**REQUEST**
Your answer should be every line from the records that contains "cone".
===== PROVIDED RECORDS
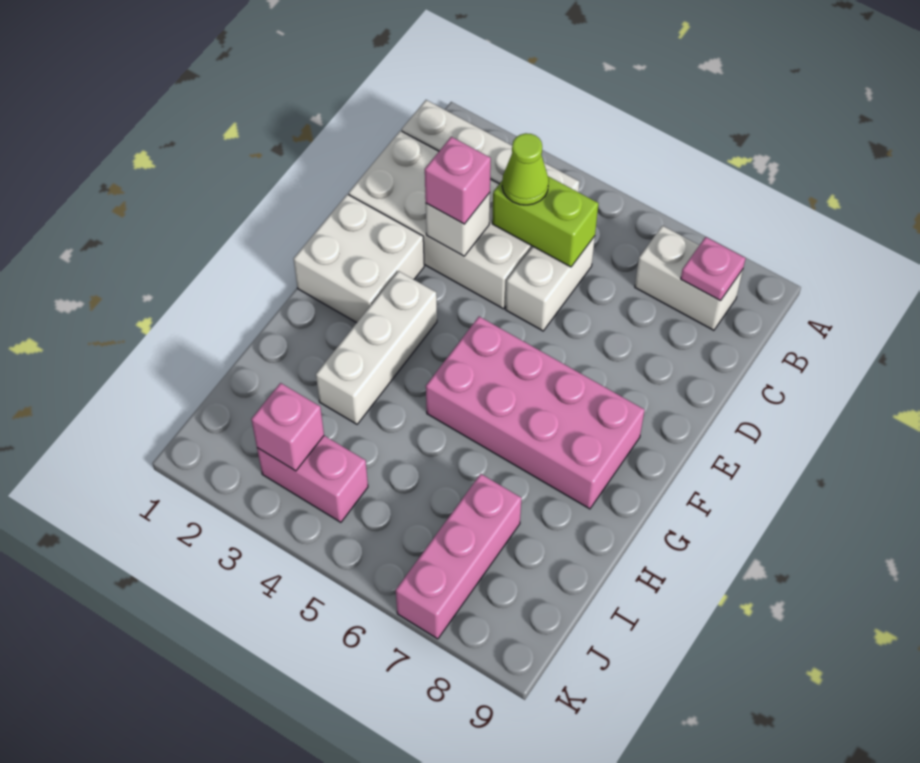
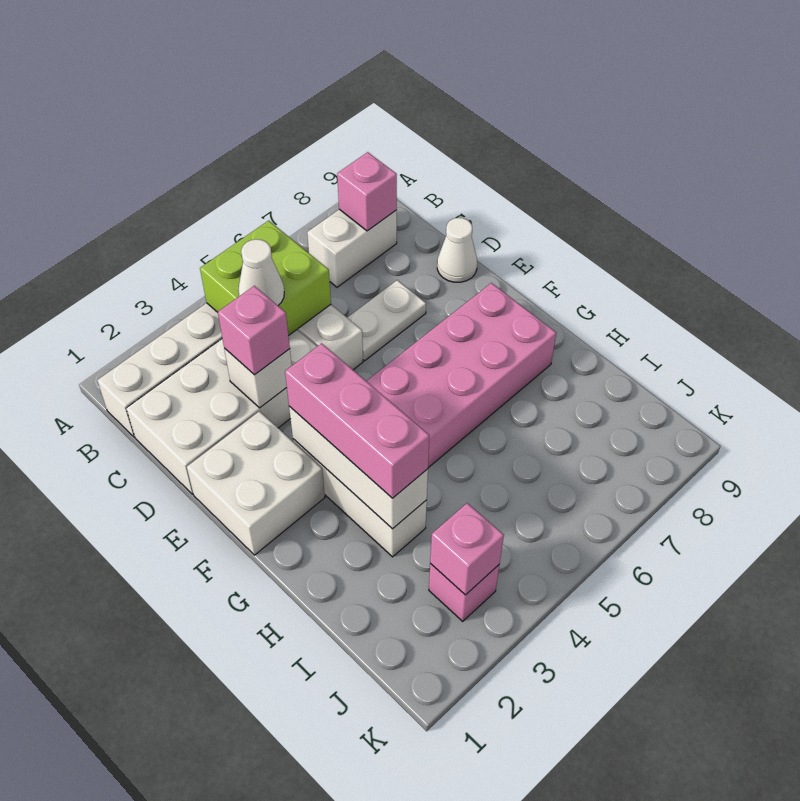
pink 1x1 plate [681,237,745,301] -> pink 1x1 brick [337,152,397,231]
lime 1x2 brick [492,176,598,267] -> lime 2x2 brick [200,221,331,336]
lime 1x1 cone [502,133,549,205] -> white 1x1 cone [238,239,284,305]
none -> white 1x2 plate [347,280,426,361]
none -> white 1x1 cone [437,218,477,282]
none -> white 1x3 brick [289,406,428,529]
pink 1x3 brick [396,474,522,639] -> pink 1x3 brick moved to [285,343,429,498]
pink 1x2 brick [257,436,368,522] -> pink 1x1 brick [429,564,499,621]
==========
**THE ANSWER**
lime 1x1 cone [502,133,549,205] -> white 1x1 cone [238,239,284,305]
none -> white 1x1 cone [437,218,477,282]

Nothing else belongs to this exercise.